EXERCISE DETAILS:
Beneath this line are entries. Copy the range from the line with "pink boat [484,429,83,87]" to the line with "[214,228,48,70] to [600,404,56,78]", ends included, exactly; leave pictures out.

DATA FOR ANALYSIS section start

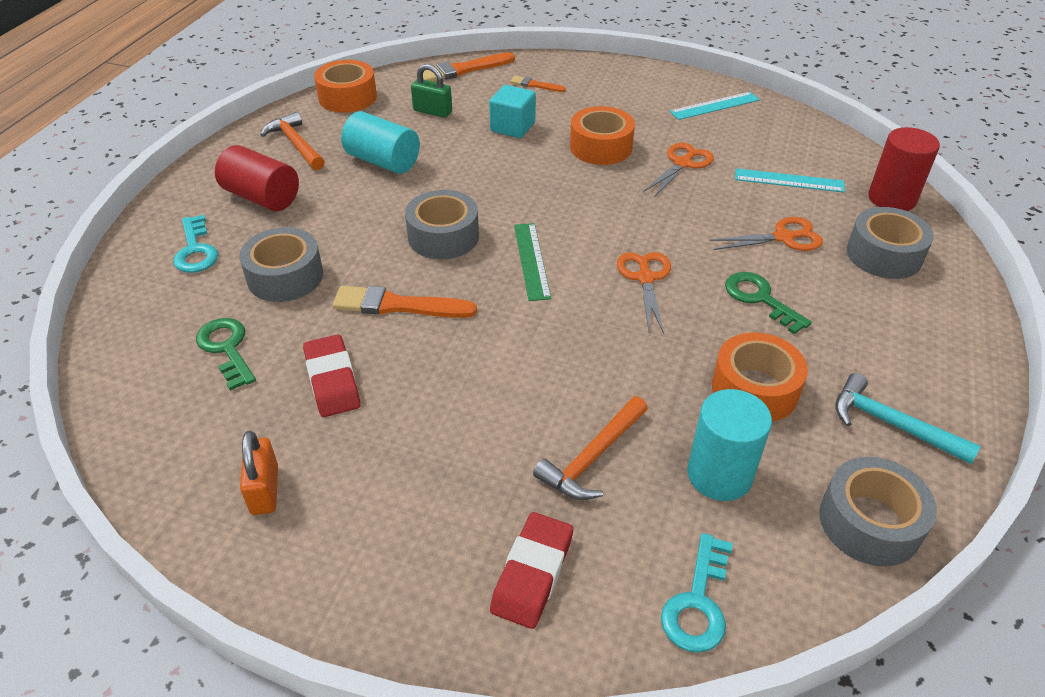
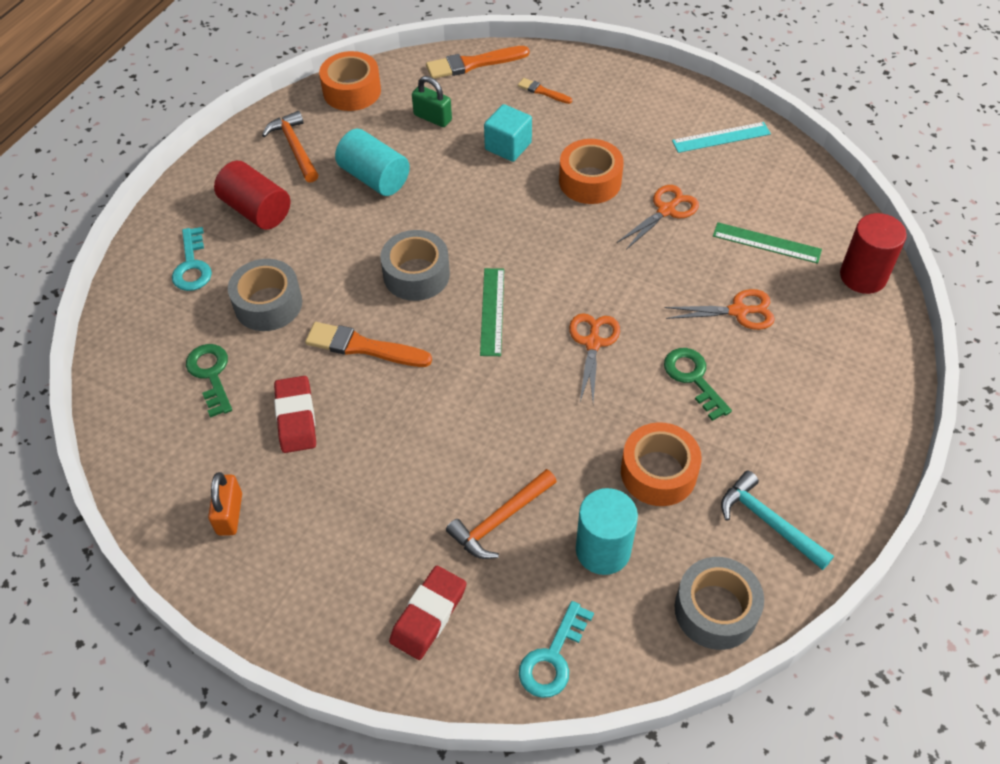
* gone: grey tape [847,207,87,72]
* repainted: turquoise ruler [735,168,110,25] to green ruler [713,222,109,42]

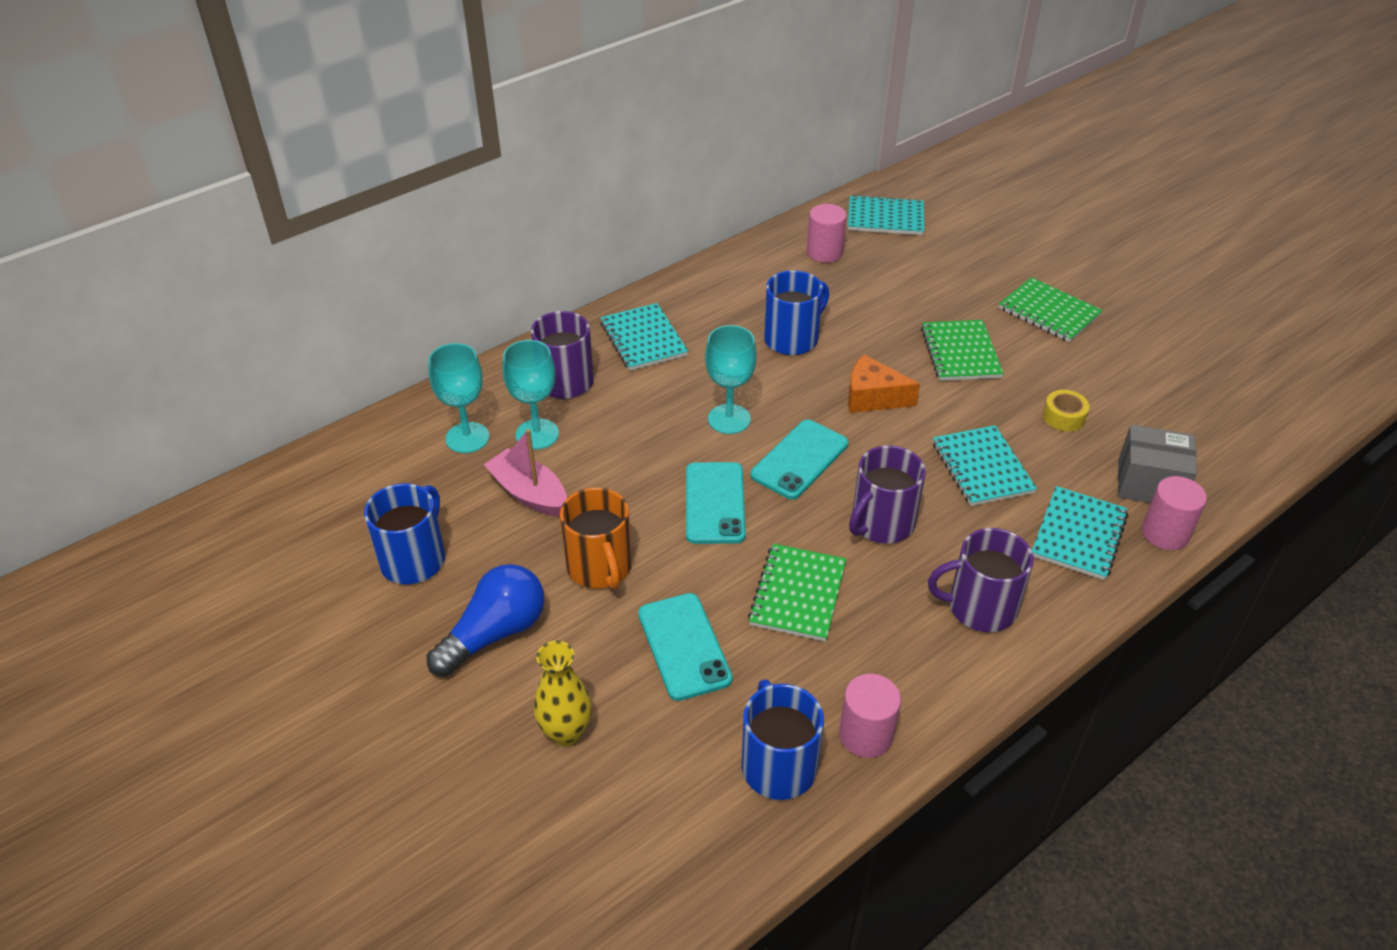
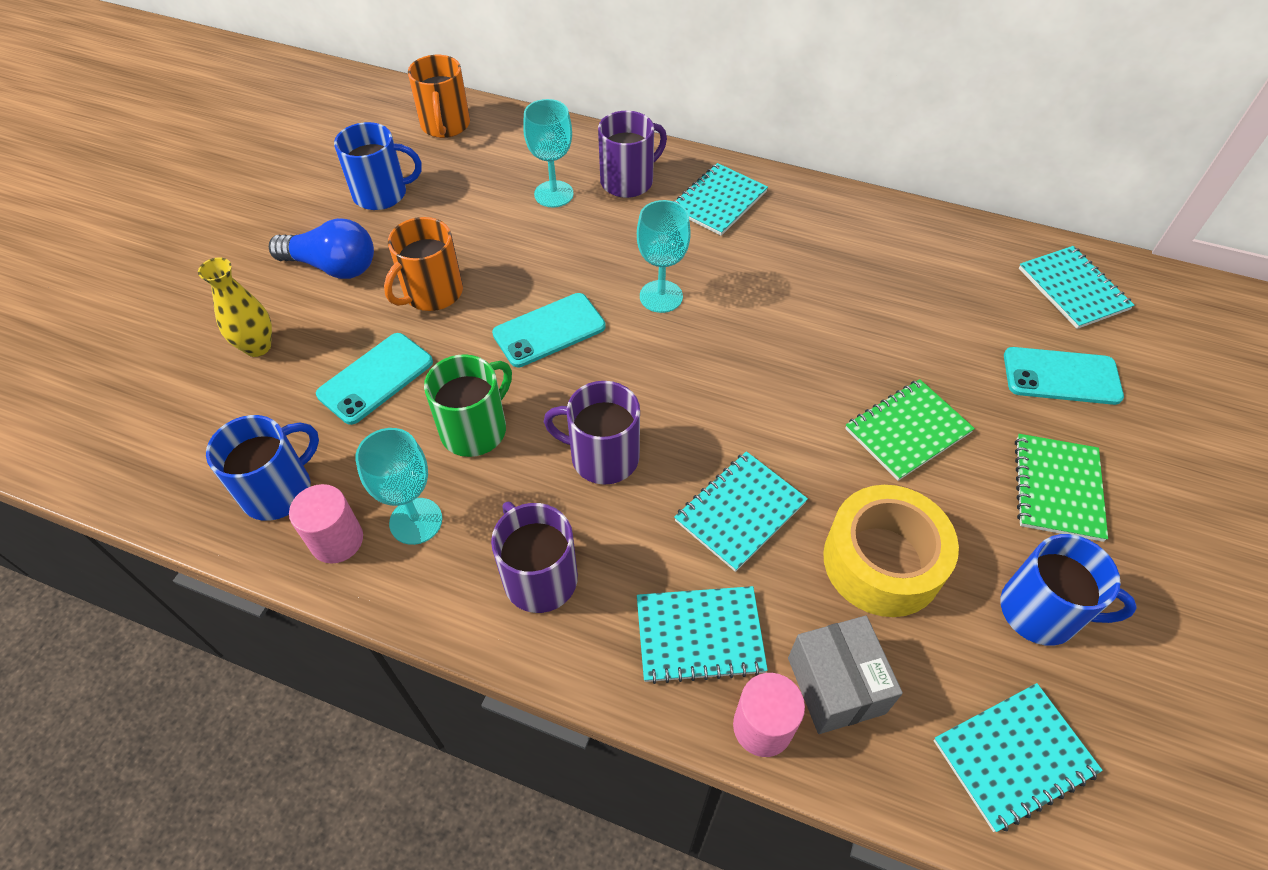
* gone: pink boat [484,429,83,87]
* gone: pink cylinder [807,204,40,59]
* gone: orange cheese [848,355,72,58]
* new: orange mug [408,55,62,83]
* new: turquoise notebook [934,683,169,149]
* shifted: turquoise goblet [428,343,61,110] to [355,428,87,117]
* shifted: turquoise phone [751,420,97,79] to [1004,347,120,58]
* shifted: blue mug [764,270,65,85] to [1001,534,136,112]
* swapped: green notebook [748,544,98,97] to green mug [424,354,88,103]
* scaled: yellow tape [1043,390,46,41] = [823,485,136,132] x2.24

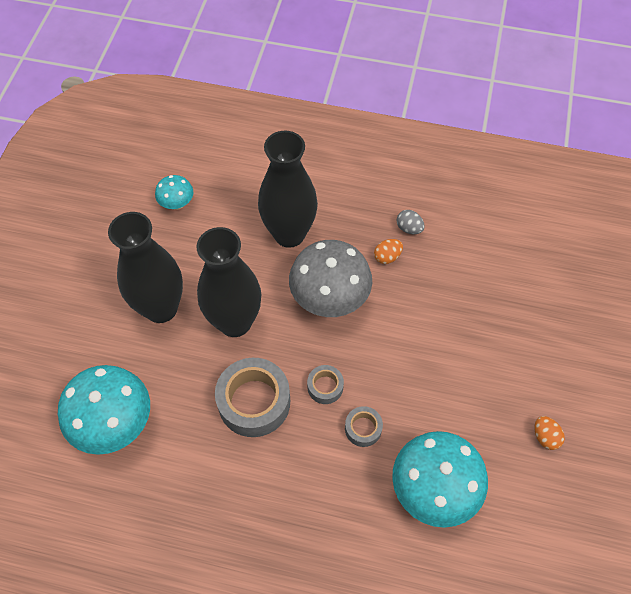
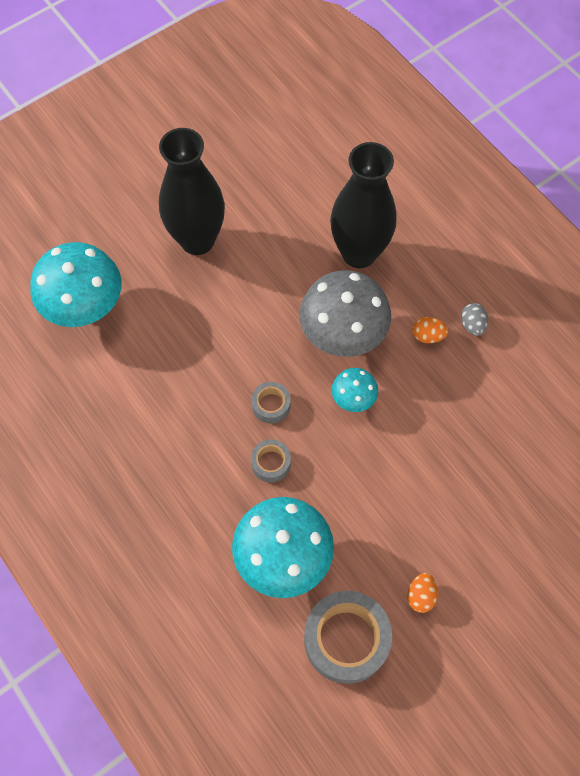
* gone: black vase [197,227,64,110]
* shifted: turquoise mushroom [155,175,38,35] to [332,368,46,44]
* shifted: grey tape [215,358,75,79] to [304,591,88,93]

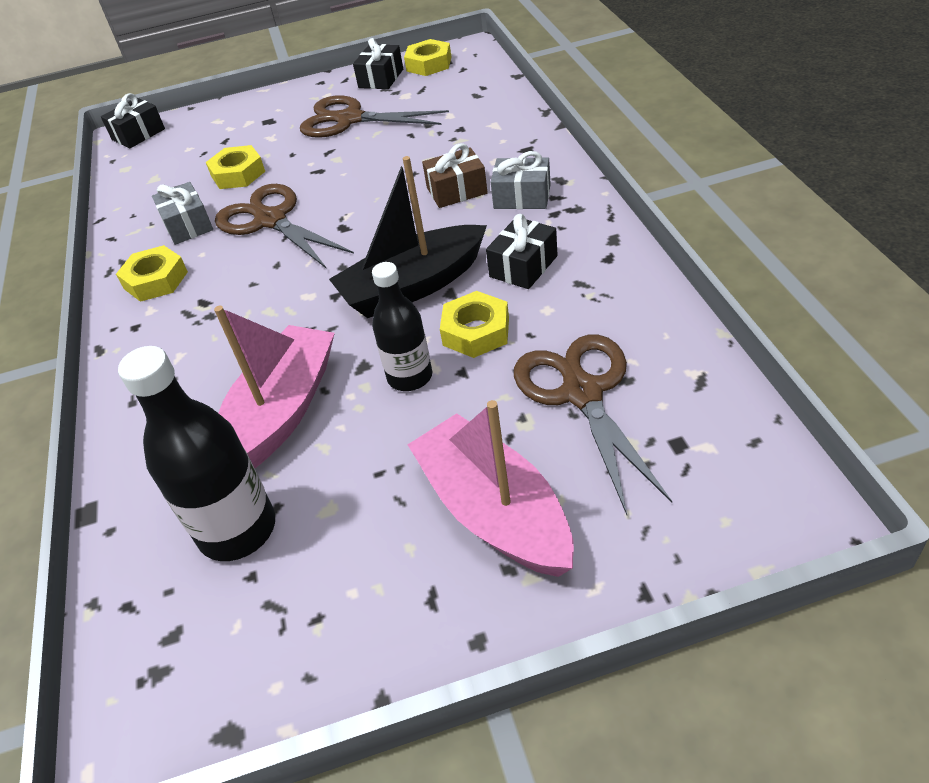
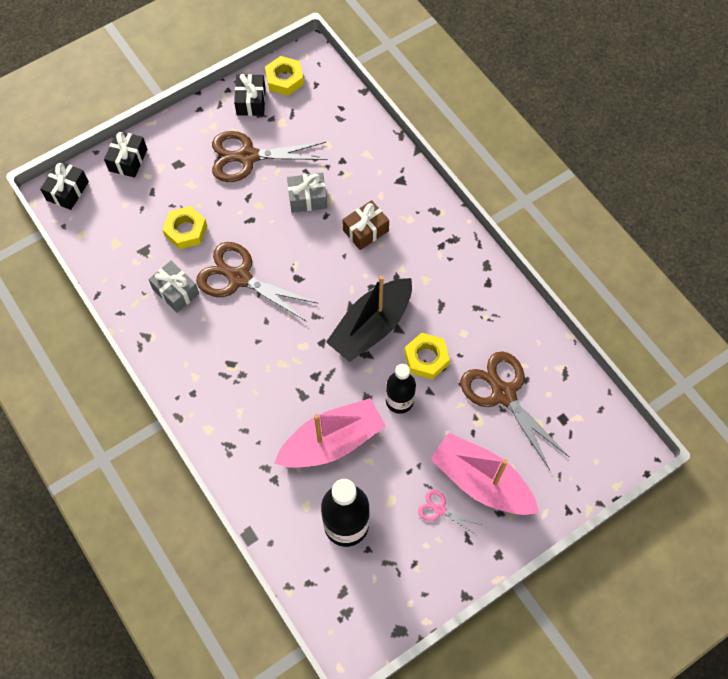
* gone: yellow nut [116,245,72,57]
* new: pink scissors [418,490,63,45]
* shifted: black gift [486,214,72,75] to [104,131,43,47]
* shifted: grey gift [491,151,60,58] to [287,173,40,40]
* rotated: pink boat [214,306,121,162] = [274,398,112,70] 60 degrees clockwise

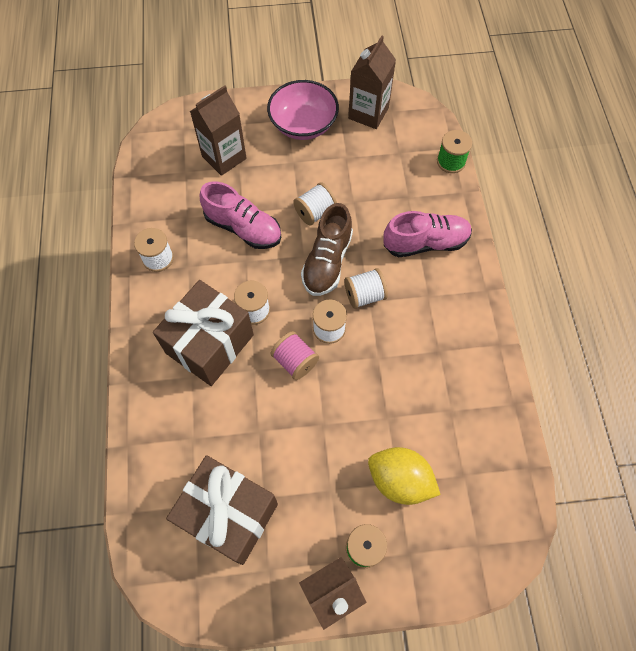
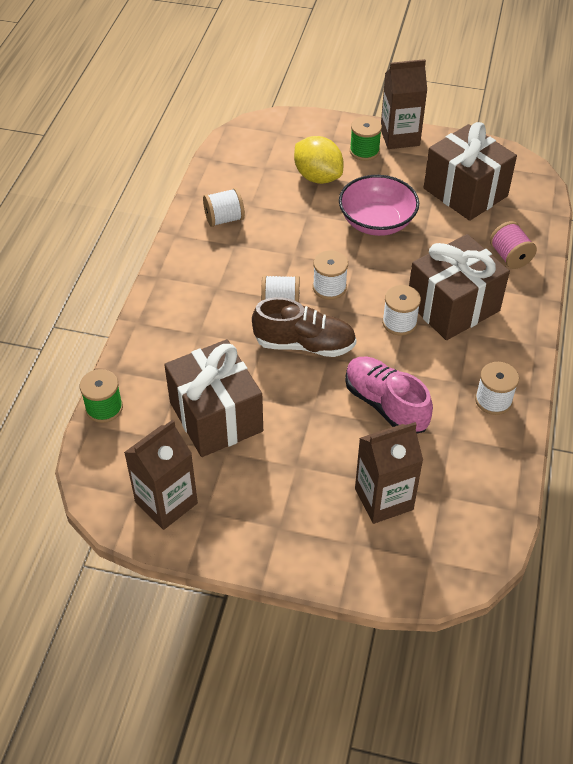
* gone: pink shoe [383,211,89,46]
* new: brown gift [164,339,99,118]
* shifted: pink bowl [267,80,72,60] to [339,175,80,61]
* shifted: pink spool [270,331,49,49] to [490,221,47,48]
* shifted: white spool [293,182,44,44] to [203,188,42,39]
* rotated: brown shoe [301,203,52,93] = [252,297,104,60] 60 degrees clockwise

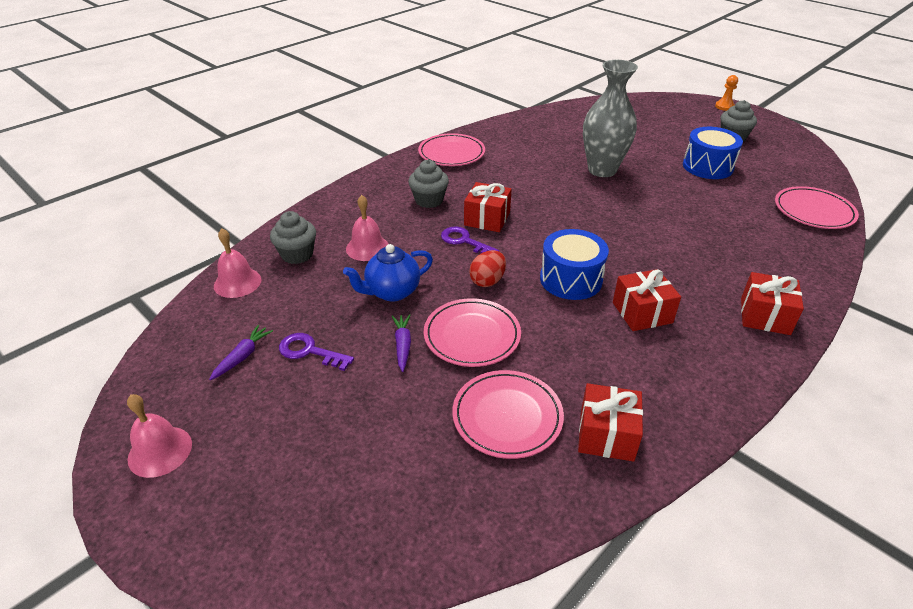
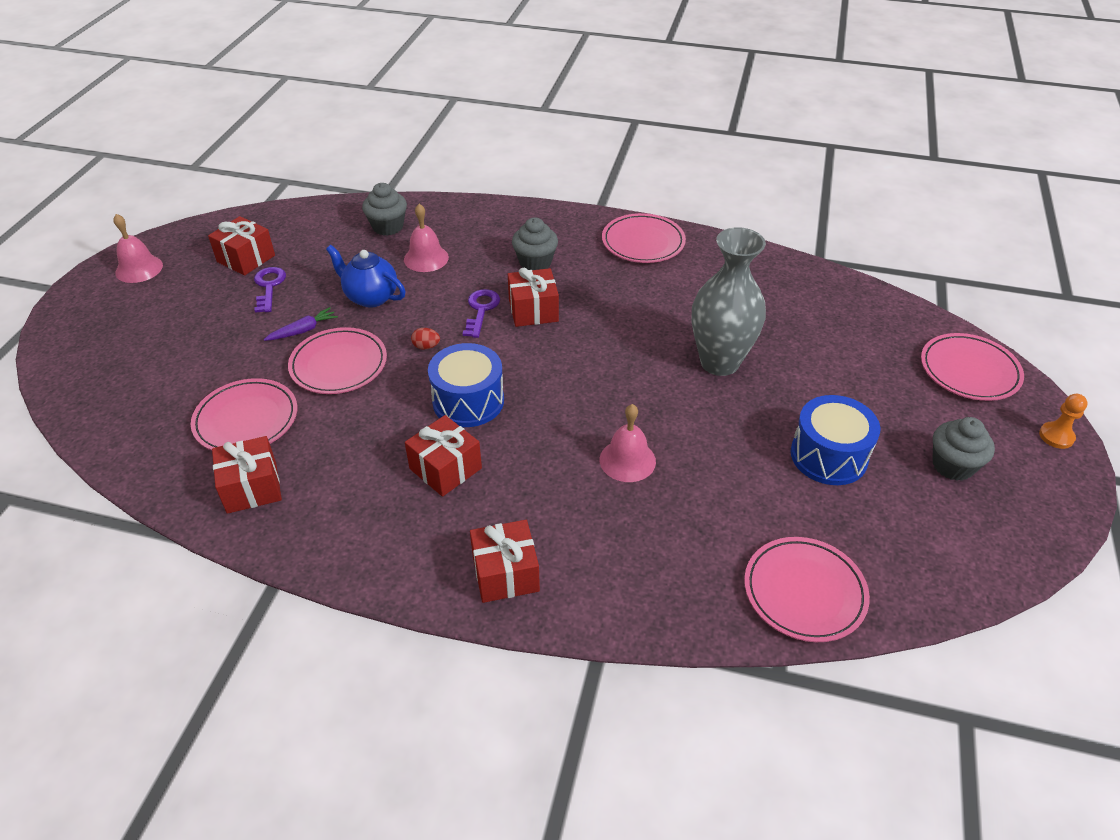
* new: pink plate [921,333,103,68]
* shifted: pink bell [214,228,48,70] to [600,404,56,78]
* swapped: purple carrot [209,325,64,55] to red gift [208,216,67,60]
* scaled: red egg [469,250,37,37] = [411,328,29,21] x0.62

DATA FOR ANALYSIS section end

EXERCISE ANSWER:
* gone: pink boat [484,429,83,87]
* gone: pink cylinder [807,204,40,59]
* gone: orange cheese [848,355,72,58]
* new: orange mug [408,55,62,83]
* new: turquoise notebook [934,683,169,149]
* shifted: turquoise goblet [428,343,61,110] to [355,428,87,117]
* shifted: turquoise phone [751,420,97,79] to [1004,347,120,58]
* shifted: blue mug [764,270,65,85] to [1001,534,136,112]
* swapped: green notebook [748,544,98,97] to green mug [424,354,88,103]
* scaled: yellow tape [1043,390,46,41] = [823,485,136,132] x2.24

* gone: black vase [197,227,64,110]
* shifted: turquoise mushroom [155,175,38,35] to [332,368,46,44]
* shifted: grey tape [215,358,75,79] to [304,591,88,93]

* gone: yellow nut [116,245,72,57]
* new: pink scissors [418,490,63,45]
* shifted: black gift [486,214,72,75] to [104,131,43,47]
* shifted: grey gift [491,151,60,58] to [287,173,40,40]
* rotated: pink boat [214,306,121,162] = [274,398,112,70] 60 degrees clockwise

* gone: pink shoe [383,211,89,46]
* new: brown gift [164,339,99,118]
* shifted: pink bowl [267,80,72,60] to [339,175,80,61]
* shifted: pink spool [270,331,49,49] to [490,221,47,48]
* shifted: white spool [293,182,44,44] to [203,188,42,39]
* rotated: brown shoe [301,203,52,93] = [252,297,104,60] 60 degrees clockwise

* new: pink plate [921,333,103,68]
* shifted: pink bell [214,228,48,70] to [600,404,56,78]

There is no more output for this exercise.